◆ DATA EXCERPTS ◆
----
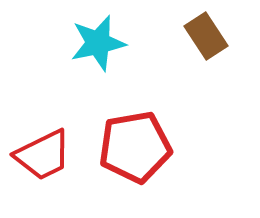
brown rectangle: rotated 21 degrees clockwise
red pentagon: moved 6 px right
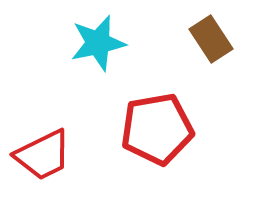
brown rectangle: moved 5 px right, 3 px down
red pentagon: moved 22 px right, 18 px up
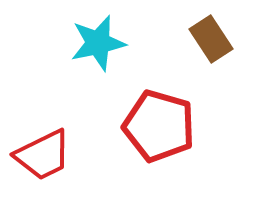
red pentagon: moved 2 px right, 3 px up; rotated 26 degrees clockwise
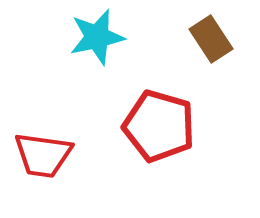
cyan star: moved 1 px left, 6 px up
red trapezoid: rotated 34 degrees clockwise
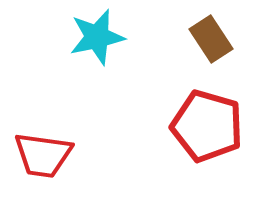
red pentagon: moved 48 px right
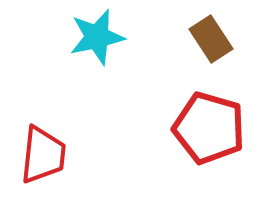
red pentagon: moved 2 px right, 2 px down
red trapezoid: rotated 92 degrees counterclockwise
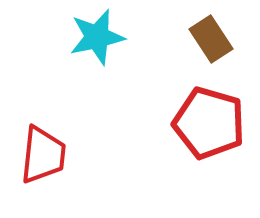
red pentagon: moved 5 px up
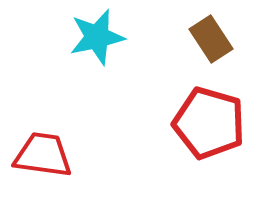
red trapezoid: rotated 88 degrees counterclockwise
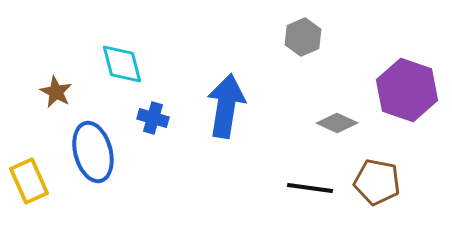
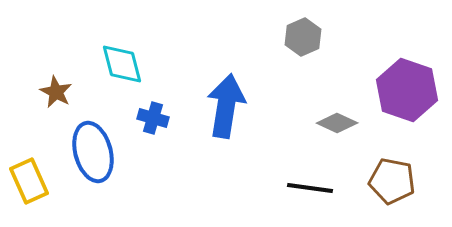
brown pentagon: moved 15 px right, 1 px up
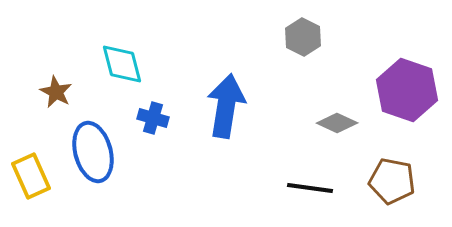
gray hexagon: rotated 9 degrees counterclockwise
yellow rectangle: moved 2 px right, 5 px up
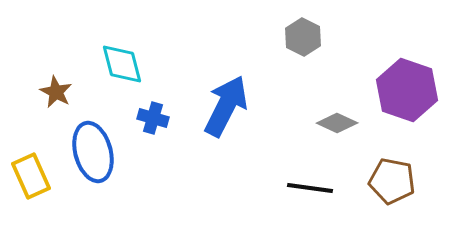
blue arrow: rotated 18 degrees clockwise
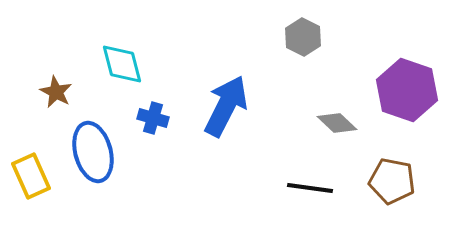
gray diamond: rotated 18 degrees clockwise
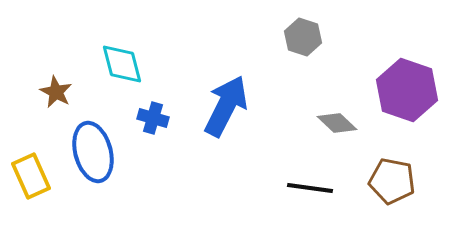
gray hexagon: rotated 9 degrees counterclockwise
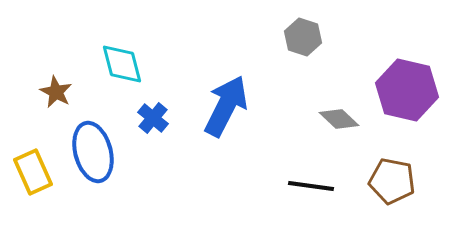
purple hexagon: rotated 6 degrees counterclockwise
blue cross: rotated 24 degrees clockwise
gray diamond: moved 2 px right, 4 px up
yellow rectangle: moved 2 px right, 4 px up
black line: moved 1 px right, 2 px up
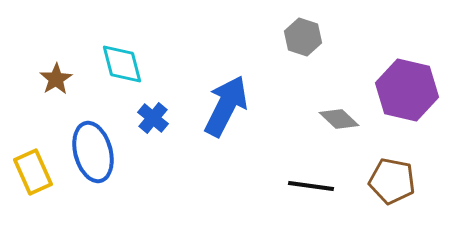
brown star: moved 13 px up; rotated 12 degrees clockwise
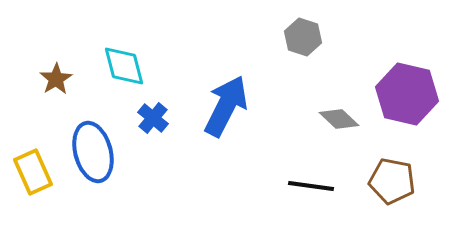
cyan diamond: moved 2 px right, 2 px down
purple hexagon: moved 4 px down
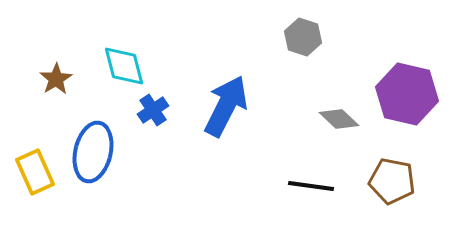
blue cross: moved 8 px up; rotated 16 degrees clockwise
blue ellipse: rotated 28 degrees clockwise
yellow rectangle: moved 2 px right
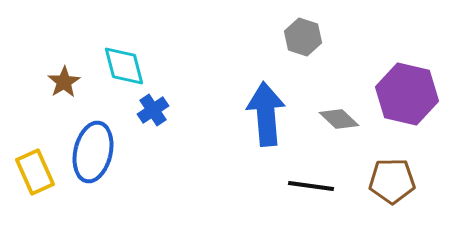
brown star: moved 8 px right, 3 px down
blue arrow: moved 40 px right, 8 px down; rotated 32 degrees counterclockwise
brown pentagon: rotated 12 degrees counterclockwise
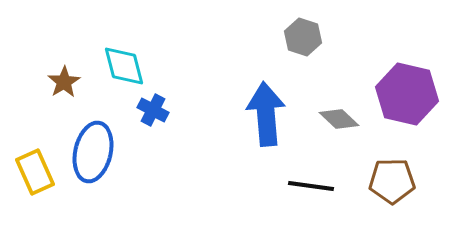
blue cross: rotated 28 degrees counterclockwise
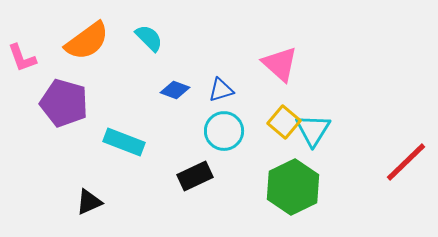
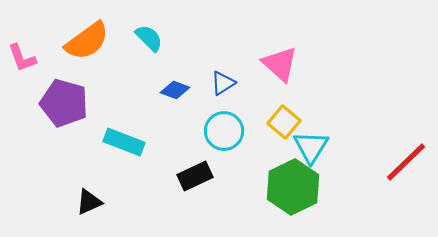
blue triangle: moved 2 px right, 7 px up; rotated 16 degrees counterclockwise
cyan triangle: moved 2 px left, 17 px down
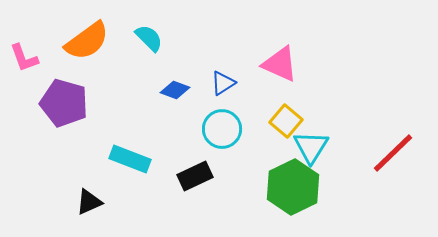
pink L-shape: moved 2 px right
pink triangle: rotated 18 degrees counterclockwise
yellow square: moved 2 px right, 1 px up
cyan circle: moved 2 px left, 2 px up
cyan rectangle: moved 6 px right, 17 px down
red line: moved 13 px left, 9 px up
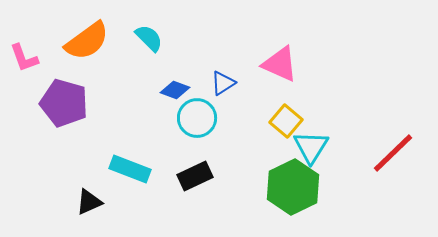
cyan circle: moved 25 px left, 11 px up
cyan rectangle: moved 10 px down
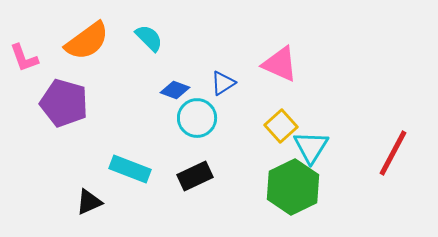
yellow square: moved 5 px left, 5 px down; rotated 8 degrees clockwise
red line: rotated 18 degrees counterclockwise
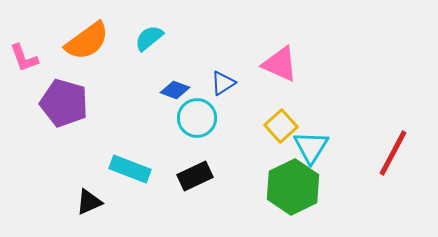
cyan semicircle: rotated 84 degrees counterclockwise
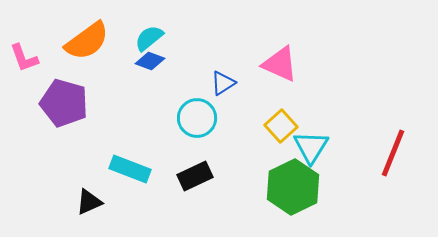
blue diamond: moved 25 px left, 29 px up
red line: rotated 6 degrees counterclockwise
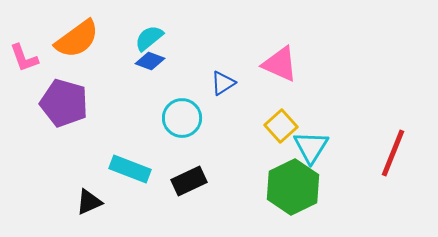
orange semicircle: moved 10 px left, 2 px up
cyan circle: moved 15 px left
black rectangle: moved 6 px left, 5 px down
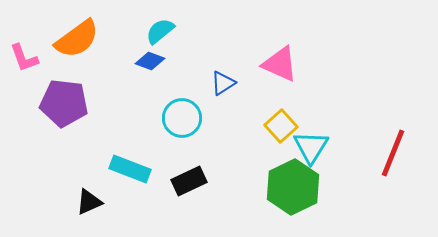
cyan semicircle: moved 11 px right, 7 px up
purple pentagon: rotated 9 degrees counterclockwise
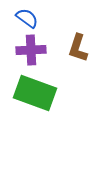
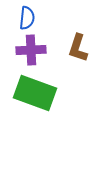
blue semicircle: rotated 60 degrees clockwise
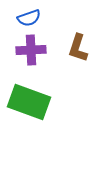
blue semicircle: moved 2 px right; rotated 65 degrees clockwise
green rectangle: moved 6 px left, 9 px down
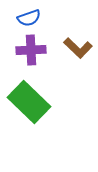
brown L-shape: rotated 64 degrees counterclockwise
green rectangle: rotated 24 degrees clockwise
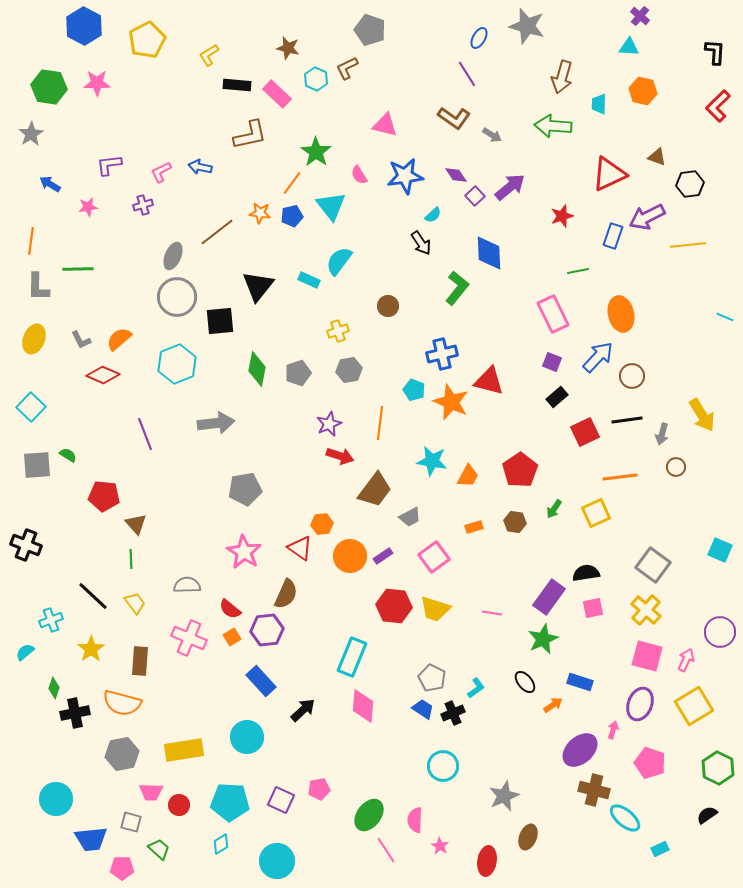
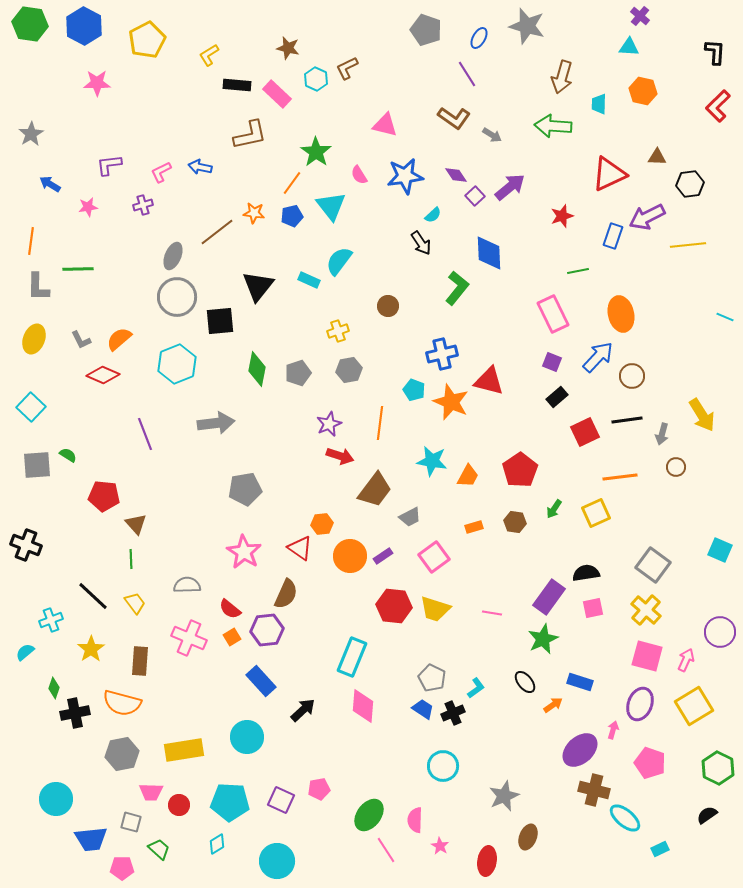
gray pentagon at (370, 30): moved 56 px right
green hexagon at (49, 87): moved 19 px left, 63 px up
brown triangle at (657, 157): rotated 18 degrees counterclockwise
orange star at (260, 213): moved 6 px left
cyan diamond at (221, 844): moved 4 px left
----
◆ AIM ◆
Reproduce every line of the records above word for word, leaving out the picture lines.

◆ ANSWER BELOW ◆
brown rectangle: rotated 21 degrees clockwise
red pentagon: moved 6 px right
brown rectangle: moved 5 px right, 3 px down
red pentagon: moved 22 px right, 18 px up
red pentagon: moved 2 px right, 3 px up; rotated 26 degrees clockwise
cyan star: moved 1 px left, 6 px up
red trapezoid: rotated 34 degrees clockwise
red pentagon: moved 48 px right
red pentagon: moved 2 px right, 2 px down
red trapezoid: rotated 92 degrees counterclockwise
red pentagon: moved 5 px up
red trapezoid: rotated 88 degrees counterclockwise
brown pentagon: moved 15 px right, 1 px up
gray hexagon: rotated 9 degrees counterclockwise
yellow rectangle: moved 2 px right, 5 px up
blue arrow: rotated 18 degrees clockwise
gray diamond: rotated 18 degrees clockwise
gray hexagon: rotated 9 degrees counterclockwise
purple hexagon: rotated 6 degrees counterclockwise
blue cross: rotated 24 degrees clockwise
gray diamond: moved 2 px right, 4 px up
yellow rectangle: moved 2 px right, 4 px up
black line: moved 1 px right, 2 px up
brown star: moved 13 px up; rotated 12 degrees clockwise
cyan diamond: moved 2 px right, 2 px down
purple hexagon: moved 4 px down
blue cross: moved 8 px up; rotated 16 degrees clockwise
blue ellipse: rotated 28 degrees clockwise
yellow rectangle: moved 2 px right
brown star: moved 8 px right, 3 px down
blue arrow: moved 40 px right, 8 px down; rotated 32 degrees counterclockwise
brown pentagon: rotated 12 degrees counterclockwise
blue cross: rotated 28 degrees counterclockwise
blue triangle: moved 2 px right, 7 px up; rotated 16 degrees counterclockwise
cyan triangle: moved 2 px left, 17 px down
pink L-shape: moved 2 px right
pink triangle: rotated 18 degrees counterclockwise
yellow square: moved 2 px right, 1 px up
cyan circle: moved 2 px left, 2 px up
cyan rectangle: moved 6 px right, 17 px down
red line: moved 13 px left, 9 px up
cyan circle: moved 25 px left, 11 px up
cyan rectangle: moved 10 px down
yellow square: moved 5 px left, 5 px down; rotated 8 degrees clockwise
red line: rotated 18 degrees counterclockwise
cyan semicircle: rotated 84 degrees counterclockwise
blue diamond: moved 25 px left, 29 px up
red line: rotated 6 degrees counterclockwise
orange semicircle: moved 10 px left, 2 px up
cyan circle: moved 15 px left
black rectangle: moved 6 px left, 5 px down
cyan semicircle: moved 11 px right, 7 px up
purple pentagon: rotated 9 degrees counterclockwise
blue semicircle: rotated 60 degrees clockwise
blue semicircle: moved 2 px right; rotated 65 degrees clockwise
green rectangle: moved 6 px left, 9 px down
brown L-shape: rotated 64 degrees counterclockwise
green rectangle: rotated 24 degrees clockwise
gray pentagon at (370, 30): moved 56 px right
green hexagon at (49, 87): moved 19 px left, 63 px up
brown triangle at (657, 157): rotated 18 degrees counterclockwise
orange star at (260, 213): moved 6 px left
cyan diamond at (221, 844): moved 4 px left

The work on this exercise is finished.